Task instructions. With the line containing "none -> grey 1x1 plate [378,258,425,303]" as the start and the line containing "none -> purple 1x2 brick [391,75,478,146]" as the end, transcribe that span of the entries below exactly, including both.
[[ Dataset entries, beginning ]]
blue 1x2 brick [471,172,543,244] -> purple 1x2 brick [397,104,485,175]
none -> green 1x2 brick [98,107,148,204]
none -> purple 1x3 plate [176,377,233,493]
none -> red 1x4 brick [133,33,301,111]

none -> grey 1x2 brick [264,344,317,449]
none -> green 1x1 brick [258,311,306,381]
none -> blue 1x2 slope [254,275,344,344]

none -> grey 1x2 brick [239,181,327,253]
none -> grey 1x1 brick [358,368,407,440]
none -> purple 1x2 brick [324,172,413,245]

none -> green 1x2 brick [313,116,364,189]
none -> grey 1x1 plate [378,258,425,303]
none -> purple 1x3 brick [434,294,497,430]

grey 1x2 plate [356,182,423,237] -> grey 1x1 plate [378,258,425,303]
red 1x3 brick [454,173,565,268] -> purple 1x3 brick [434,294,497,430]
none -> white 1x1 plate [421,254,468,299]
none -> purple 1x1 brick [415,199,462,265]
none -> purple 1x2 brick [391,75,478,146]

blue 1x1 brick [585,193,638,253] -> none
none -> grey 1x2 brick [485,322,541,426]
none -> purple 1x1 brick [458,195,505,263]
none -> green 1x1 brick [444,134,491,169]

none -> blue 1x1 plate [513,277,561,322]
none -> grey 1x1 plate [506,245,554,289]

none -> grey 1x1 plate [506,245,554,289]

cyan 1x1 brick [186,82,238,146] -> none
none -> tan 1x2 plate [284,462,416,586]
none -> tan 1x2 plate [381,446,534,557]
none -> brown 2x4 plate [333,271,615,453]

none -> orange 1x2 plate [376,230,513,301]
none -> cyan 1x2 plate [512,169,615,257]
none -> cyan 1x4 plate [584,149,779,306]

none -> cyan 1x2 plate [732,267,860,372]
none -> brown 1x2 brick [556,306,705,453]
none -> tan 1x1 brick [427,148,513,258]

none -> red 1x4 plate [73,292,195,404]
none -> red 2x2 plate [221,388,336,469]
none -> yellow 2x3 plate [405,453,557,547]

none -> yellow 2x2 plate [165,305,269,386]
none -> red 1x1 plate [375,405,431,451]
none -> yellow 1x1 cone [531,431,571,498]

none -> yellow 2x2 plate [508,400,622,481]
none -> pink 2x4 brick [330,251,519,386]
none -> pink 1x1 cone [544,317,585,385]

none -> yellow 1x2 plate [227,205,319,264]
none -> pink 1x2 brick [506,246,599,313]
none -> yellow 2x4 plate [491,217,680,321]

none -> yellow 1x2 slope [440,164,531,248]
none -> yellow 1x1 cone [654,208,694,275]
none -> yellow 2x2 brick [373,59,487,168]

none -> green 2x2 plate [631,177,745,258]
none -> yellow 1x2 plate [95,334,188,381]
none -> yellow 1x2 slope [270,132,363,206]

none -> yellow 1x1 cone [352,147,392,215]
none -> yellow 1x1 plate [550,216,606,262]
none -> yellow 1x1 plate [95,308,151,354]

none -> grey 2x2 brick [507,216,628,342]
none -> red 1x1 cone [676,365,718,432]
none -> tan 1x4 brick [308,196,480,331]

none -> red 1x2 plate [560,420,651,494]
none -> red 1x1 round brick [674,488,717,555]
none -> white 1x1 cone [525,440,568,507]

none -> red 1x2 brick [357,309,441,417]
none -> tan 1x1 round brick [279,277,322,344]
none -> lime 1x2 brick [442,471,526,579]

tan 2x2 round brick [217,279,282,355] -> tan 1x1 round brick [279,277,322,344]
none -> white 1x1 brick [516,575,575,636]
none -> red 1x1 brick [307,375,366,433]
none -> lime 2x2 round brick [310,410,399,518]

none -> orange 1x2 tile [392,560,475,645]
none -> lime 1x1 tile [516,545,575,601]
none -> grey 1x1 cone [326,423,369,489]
[[ Dataset entries, end ]]
The completed task.
none -> grey 1x1 plate [378,258,425,303]
none -> purple 1x3 brick [434,294,497,430]

grey 1x2 plate [356,182,423,237] -> grey 1x1 plate [378,258,425,303]
red 1x3 brick [454,173,565,268] -> purple 1x3 brick [434,294,497,430]
none -> white 1x1 plate [421,254,468,299]
none -> purple 1x1 brick [415,199,462,265]
none -> purple 1x2 brick [391,75,478,146]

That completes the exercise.